### Material provided:
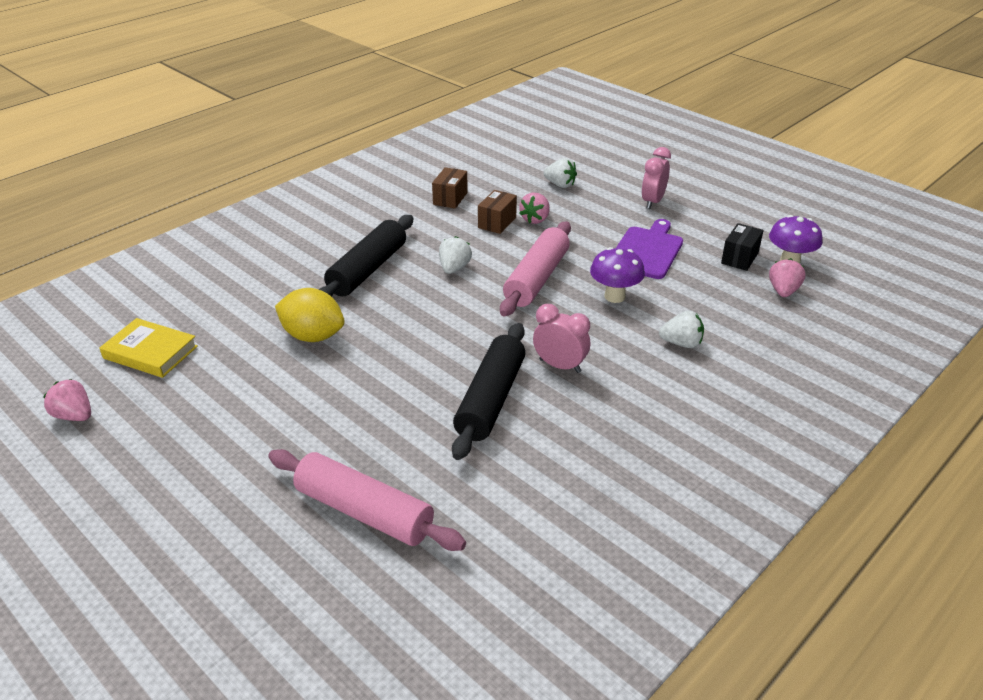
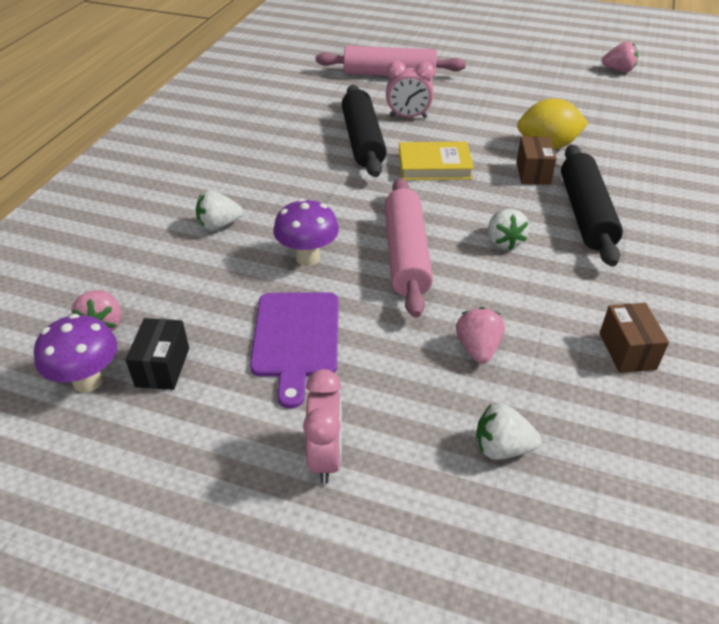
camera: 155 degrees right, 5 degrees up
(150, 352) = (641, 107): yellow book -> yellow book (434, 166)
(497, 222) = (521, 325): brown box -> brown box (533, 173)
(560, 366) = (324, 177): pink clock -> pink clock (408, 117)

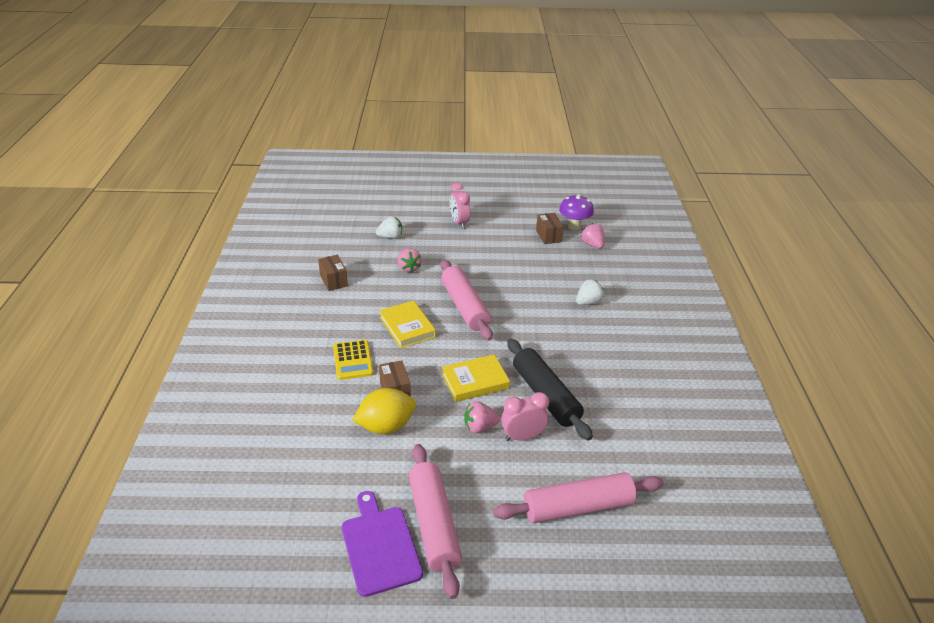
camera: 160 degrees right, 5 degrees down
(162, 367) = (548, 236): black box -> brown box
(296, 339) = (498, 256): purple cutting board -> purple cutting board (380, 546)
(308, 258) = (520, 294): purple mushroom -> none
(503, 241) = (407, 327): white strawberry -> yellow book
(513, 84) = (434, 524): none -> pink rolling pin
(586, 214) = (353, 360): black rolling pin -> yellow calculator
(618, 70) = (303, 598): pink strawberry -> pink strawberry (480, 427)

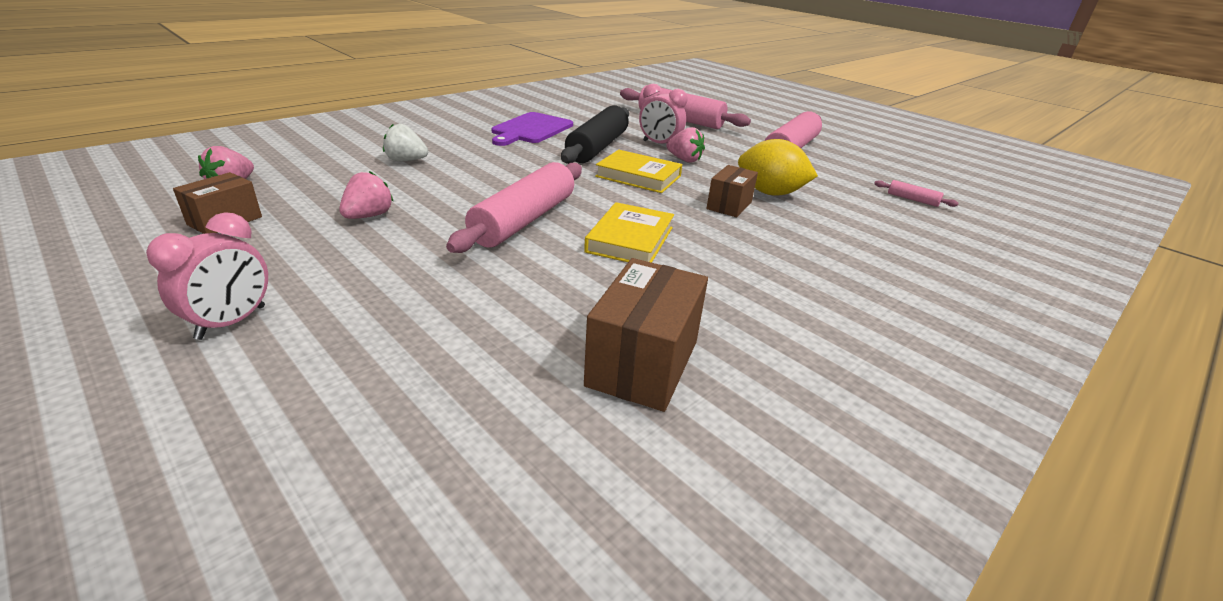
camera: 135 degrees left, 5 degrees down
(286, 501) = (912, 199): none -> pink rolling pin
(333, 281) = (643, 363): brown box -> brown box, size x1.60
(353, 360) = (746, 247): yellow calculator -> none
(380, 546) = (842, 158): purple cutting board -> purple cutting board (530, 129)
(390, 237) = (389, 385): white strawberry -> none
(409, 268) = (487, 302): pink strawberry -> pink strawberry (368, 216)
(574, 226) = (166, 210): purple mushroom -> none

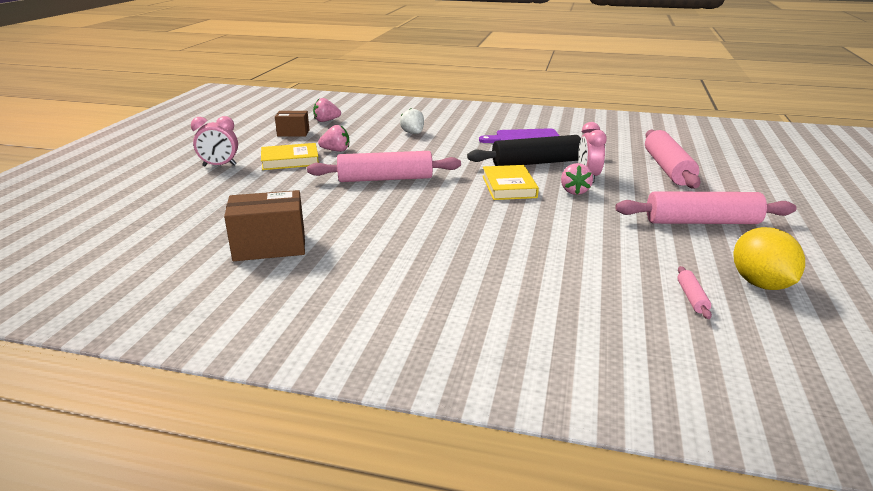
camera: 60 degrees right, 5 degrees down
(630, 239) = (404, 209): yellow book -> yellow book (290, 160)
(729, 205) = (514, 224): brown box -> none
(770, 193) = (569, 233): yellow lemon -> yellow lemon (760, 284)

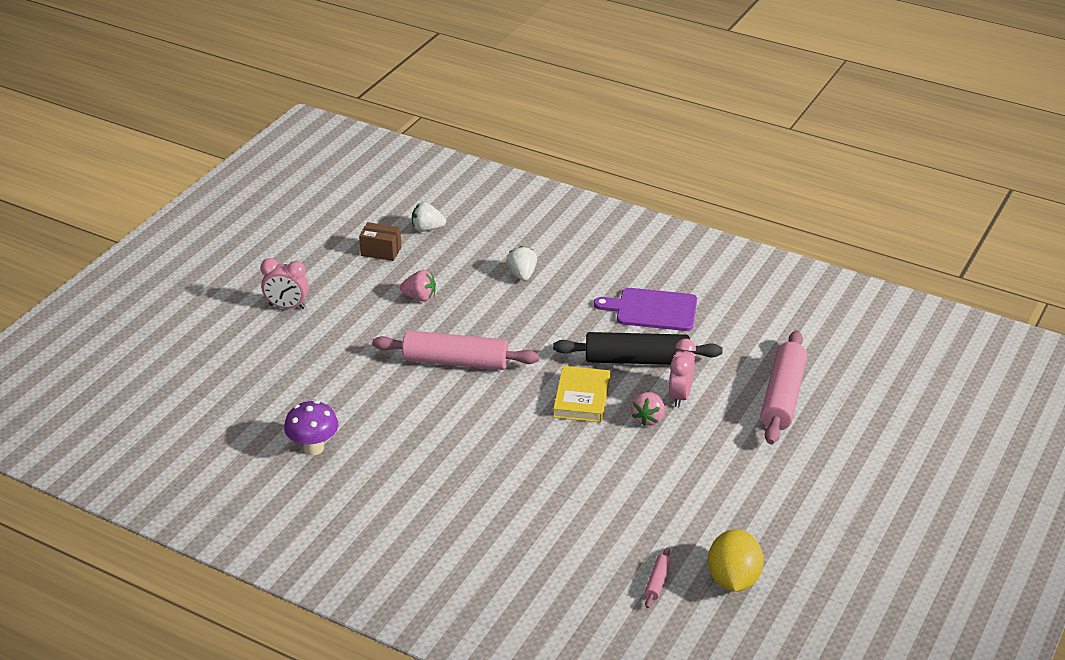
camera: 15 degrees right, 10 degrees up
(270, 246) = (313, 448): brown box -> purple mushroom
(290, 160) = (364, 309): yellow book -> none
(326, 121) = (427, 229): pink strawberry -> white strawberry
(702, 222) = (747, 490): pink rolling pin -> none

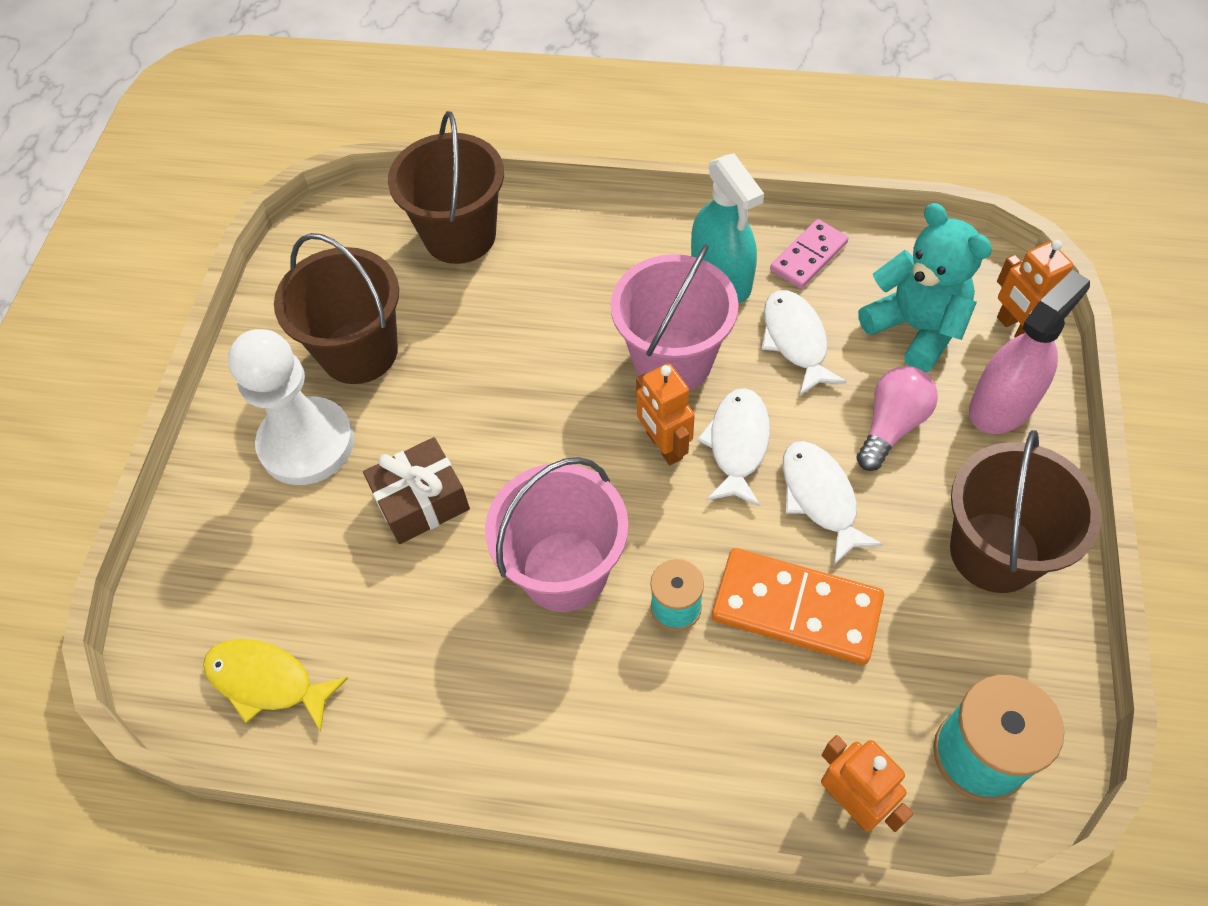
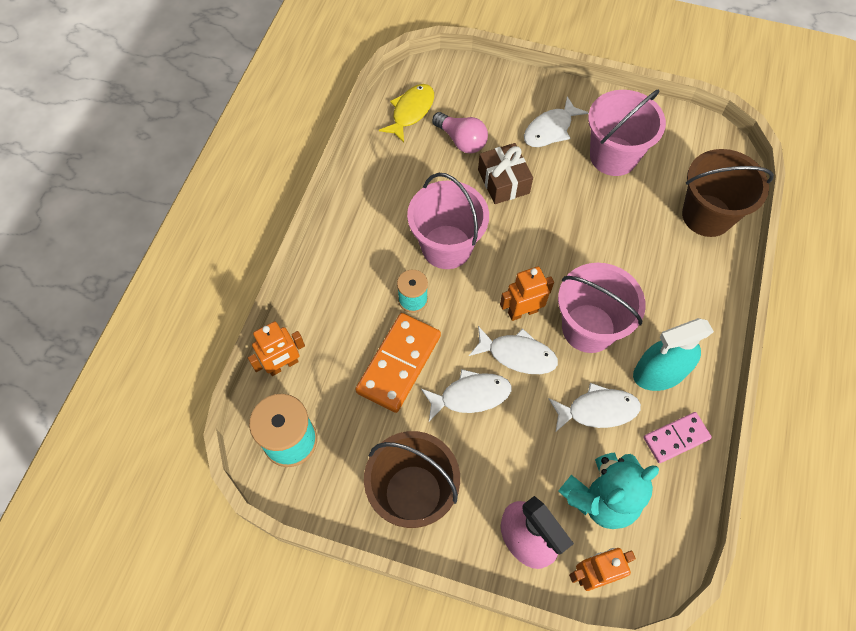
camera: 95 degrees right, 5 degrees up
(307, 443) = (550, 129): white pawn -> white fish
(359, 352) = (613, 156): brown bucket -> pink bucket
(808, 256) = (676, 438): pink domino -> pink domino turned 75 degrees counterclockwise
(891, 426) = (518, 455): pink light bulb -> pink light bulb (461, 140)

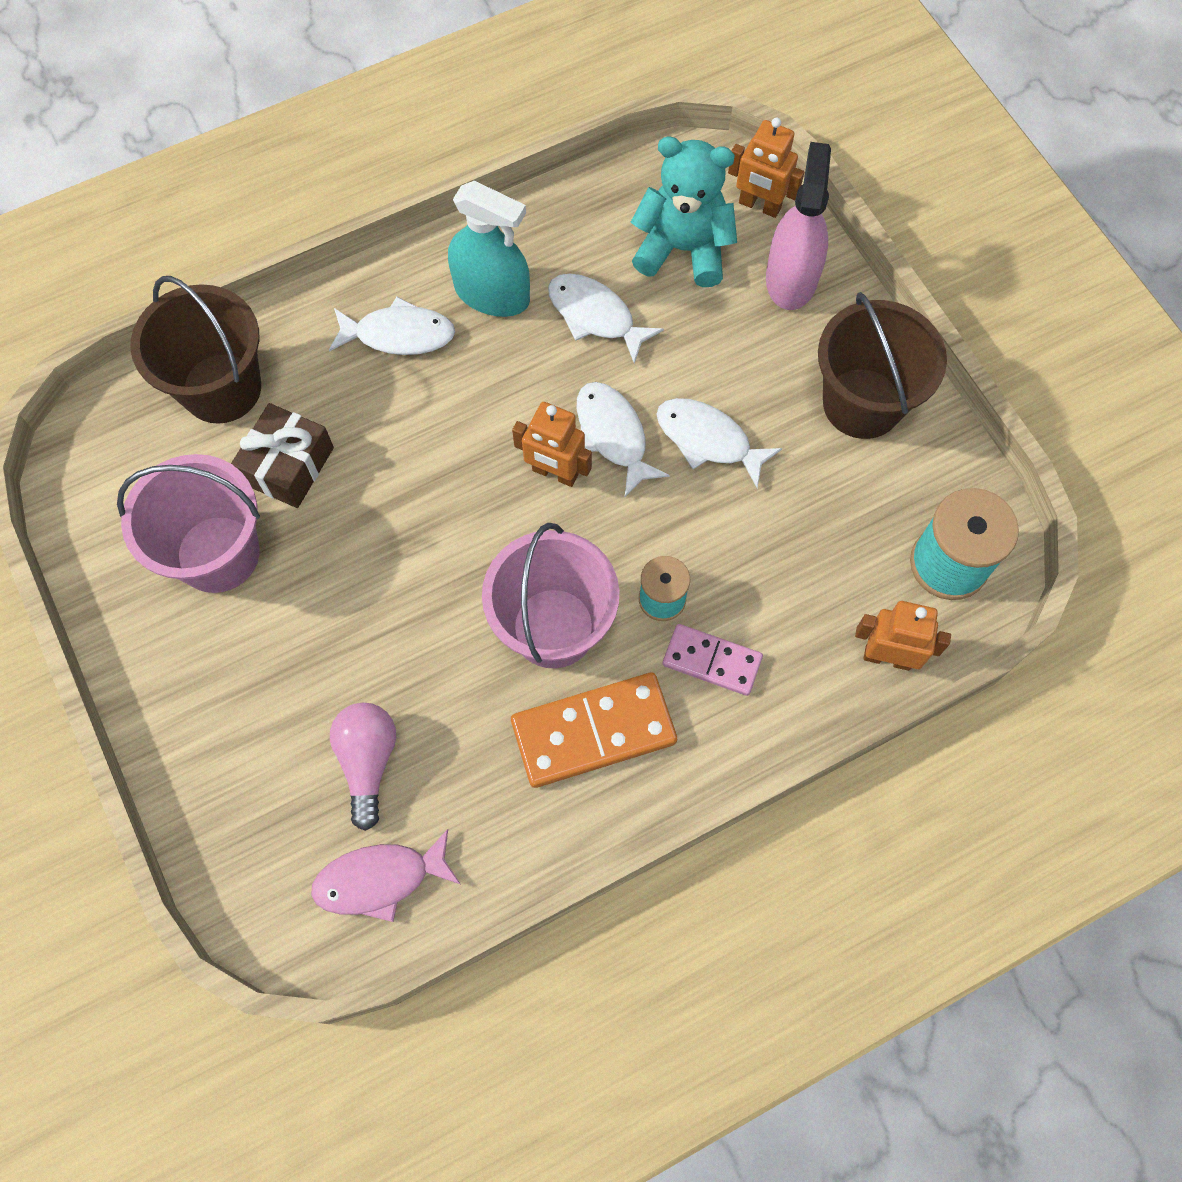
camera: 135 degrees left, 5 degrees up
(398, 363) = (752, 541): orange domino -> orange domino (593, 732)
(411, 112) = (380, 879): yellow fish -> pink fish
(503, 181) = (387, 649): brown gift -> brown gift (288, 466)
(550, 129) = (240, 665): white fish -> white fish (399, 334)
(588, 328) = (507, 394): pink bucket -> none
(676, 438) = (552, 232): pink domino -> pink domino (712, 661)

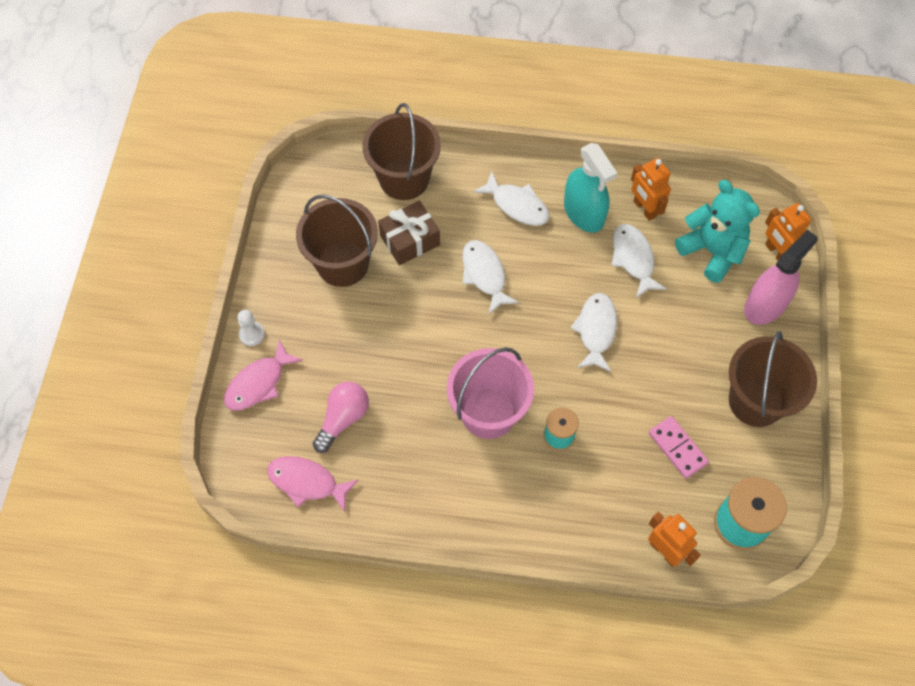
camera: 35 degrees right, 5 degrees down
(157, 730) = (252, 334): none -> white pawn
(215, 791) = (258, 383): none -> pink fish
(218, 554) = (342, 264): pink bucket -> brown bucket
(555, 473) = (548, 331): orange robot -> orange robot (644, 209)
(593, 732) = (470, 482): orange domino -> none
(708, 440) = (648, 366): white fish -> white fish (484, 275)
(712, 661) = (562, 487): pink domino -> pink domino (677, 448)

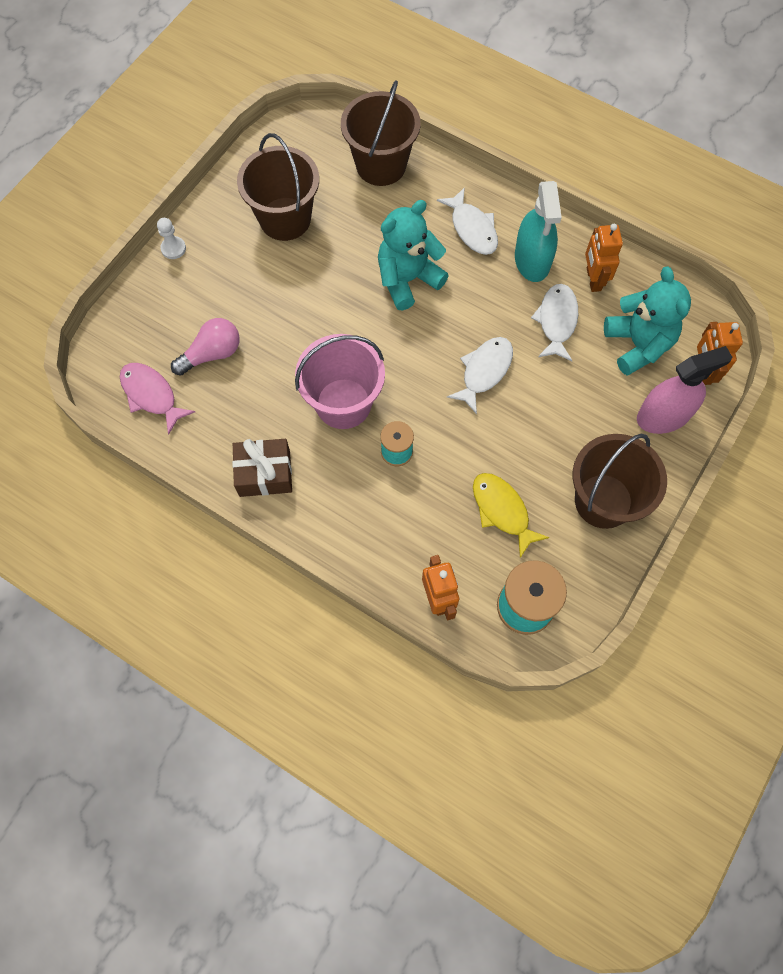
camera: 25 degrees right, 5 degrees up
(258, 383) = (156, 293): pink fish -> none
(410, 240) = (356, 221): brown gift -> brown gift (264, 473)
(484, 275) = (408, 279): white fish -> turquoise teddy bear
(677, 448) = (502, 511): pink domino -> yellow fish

### Work required:
Return, from the data above, each line in which the string "domino" appears.

### Solution to this problem:
(808, 256) = (676, 438): pink domino -> pink domino turned 75 degrees counterclockwise
(398, 363) = (752, 541): orange domino -> orange domino (593, 732)
(676, 438) = (552, 232): pink domino -> pink domino (712, 661)
(593, 732) = (470, 482): orange domino -> none
(712, 661) = (562, 487): pink domino -> pink domino (677, 448)
(677, 448) = (502, 511): pink domino -> yellow fish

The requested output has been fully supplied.